## Exercise objective
Go through the listing below and repeat it exactly, omitting each picture.

## Supplied data
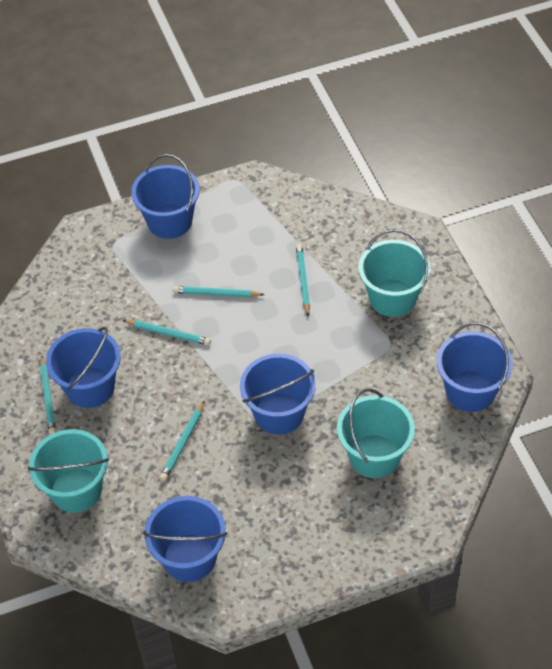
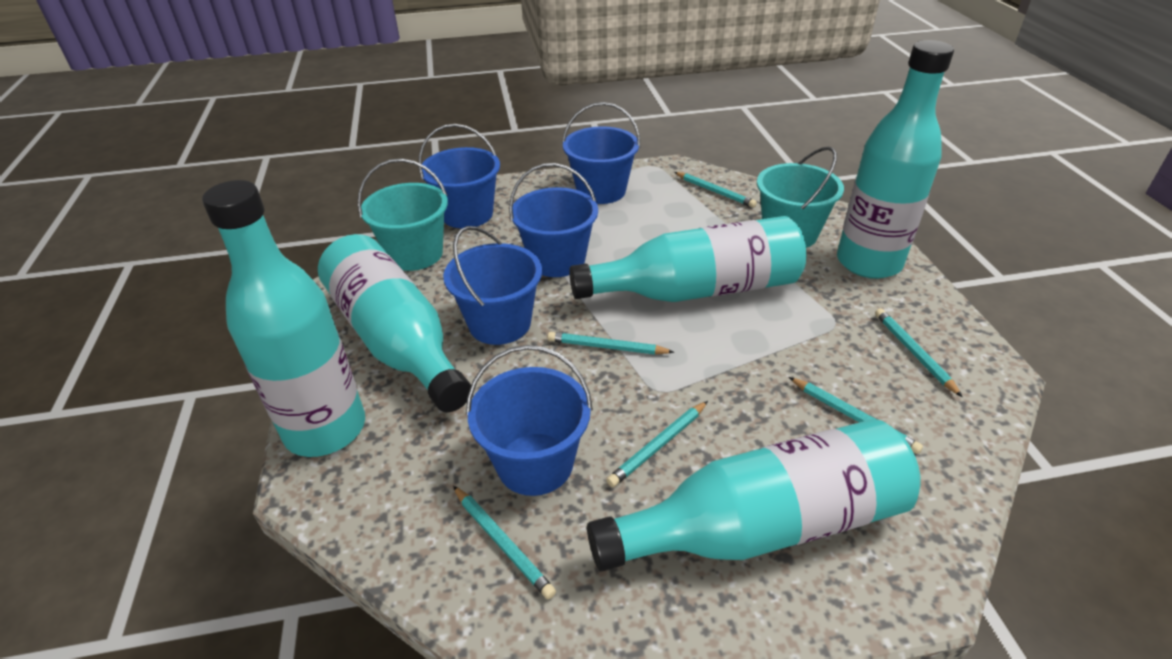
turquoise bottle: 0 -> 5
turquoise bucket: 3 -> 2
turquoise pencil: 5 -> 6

## Problem solution
turquoise bottle: 0 -> 5
turquoise bucket: 3 -> 2
turquoise pencil: 5 -> 6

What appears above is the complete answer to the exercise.